:: Task material
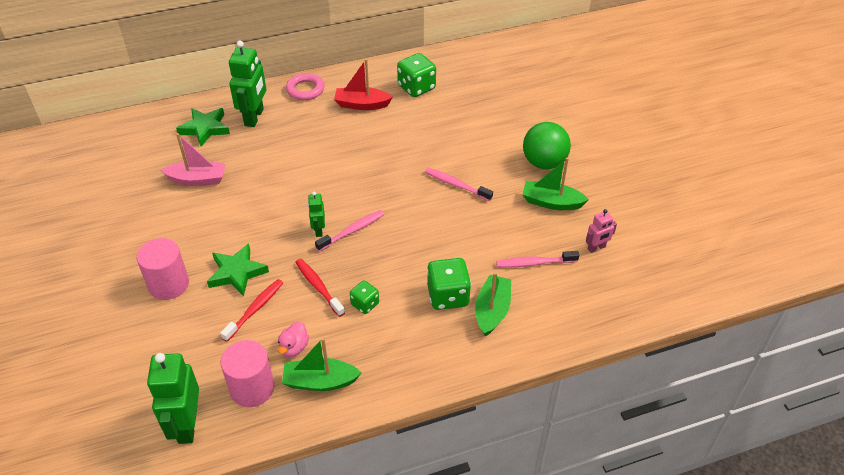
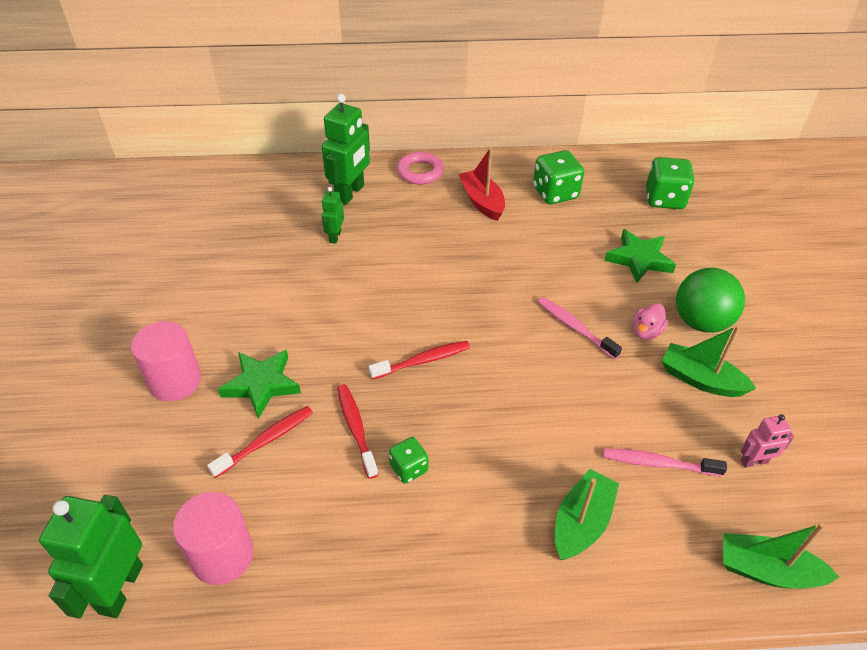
camera: 15 degrees right, 0 degrees up
pink boat [161,133,226,186] -> none
green star [176,108,230,147] -> green star moved to [605,229,676,283]
pink duck [278,321,309,357] -> pink duck moved to [633,303,668,340]
green boat [282,338,361,391] -> green boat moved to [723,523,840,589]
green robot [308,192,325,237] -> green robot moved to [322,187,344,244]
pink toothbrush [315,210,384,251] -> red toothbrush [369,341,470,380]
red boat [334,59,393,110] -> red boat turned 45 degrees clockwise [459,147,505,221]
green dice [427,258,471,310] -> green dice moved to [646,157,695,209]

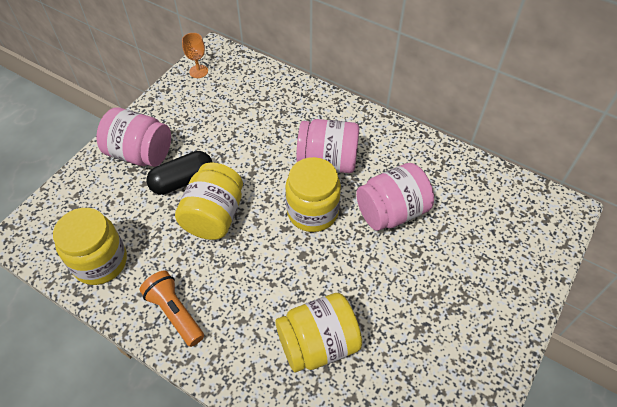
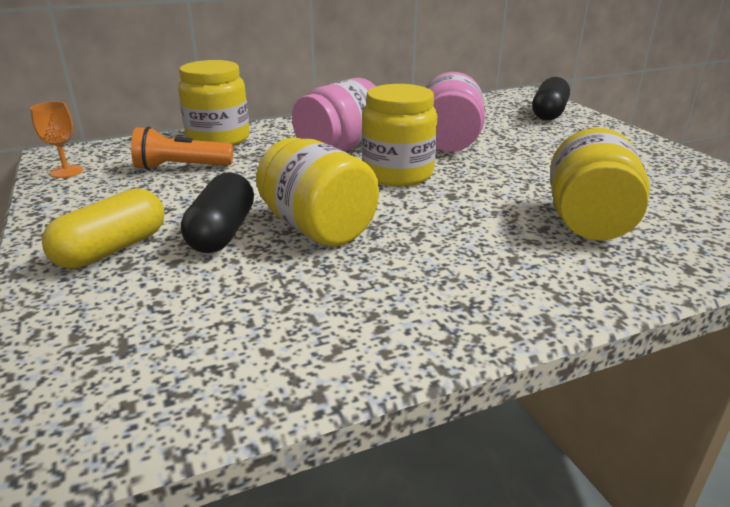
camera: 55 degrees left, 25 degrees down
yellow jar [53,208,127,285] -> yellow jar moved to [178,60,250,146]
pink jar [96,107,171,167] -> yellow capsule [42,188,165,269]
orange flashlight [139,271,204,347] -> orange flashlight moved to [131,126,233,170]
none -> black capsule [532,77,570,121]

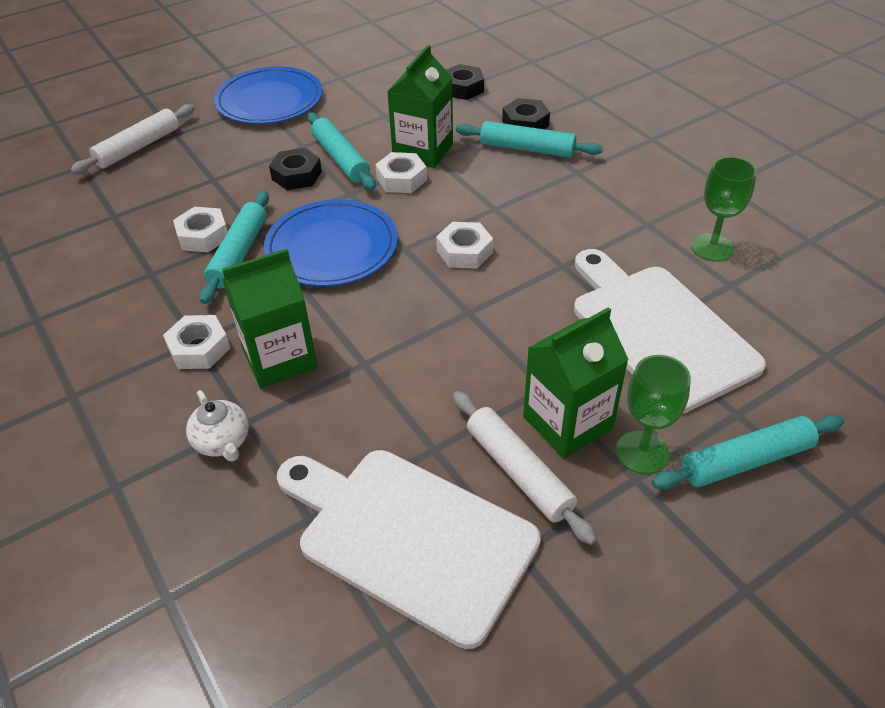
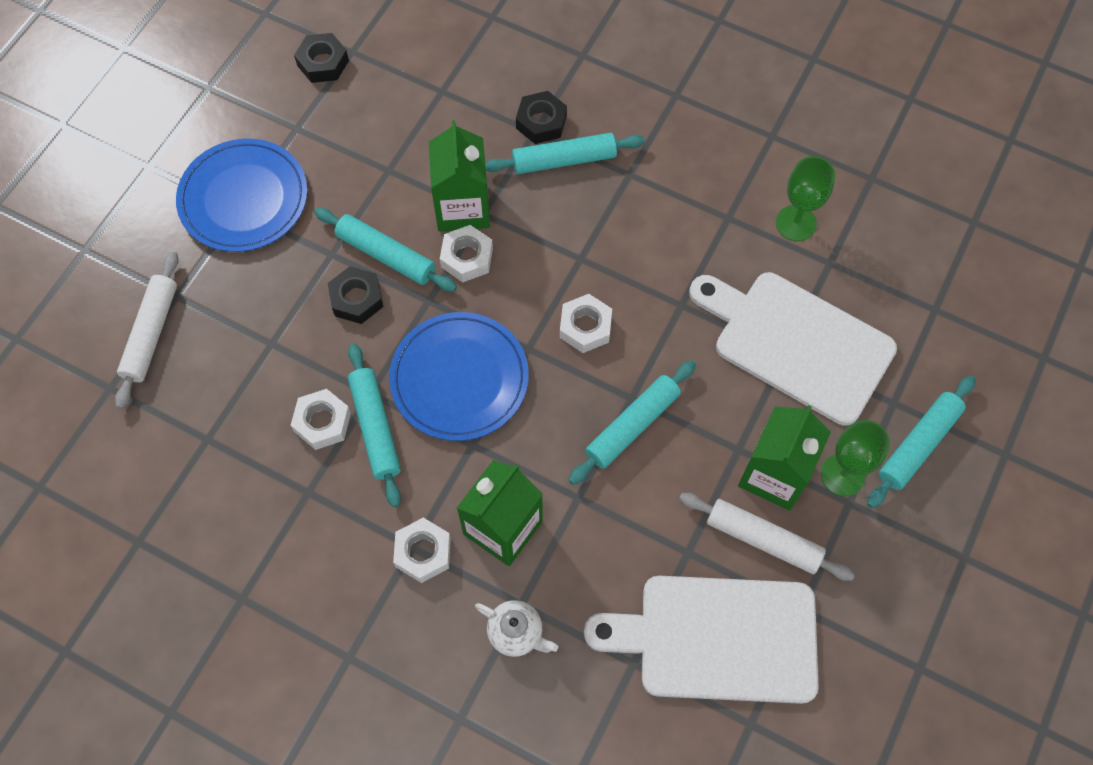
camera: 30 degrees left, 20 degrees up
black nut [446,64,484,100] -> black nut moved to [294,33,349,83]
none -> turquoise rolling pin [568,360,696,485]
::::
Line count for the string "yellow": please say how many lines in the entries above contain it, with no other words.

#### Task answer:
2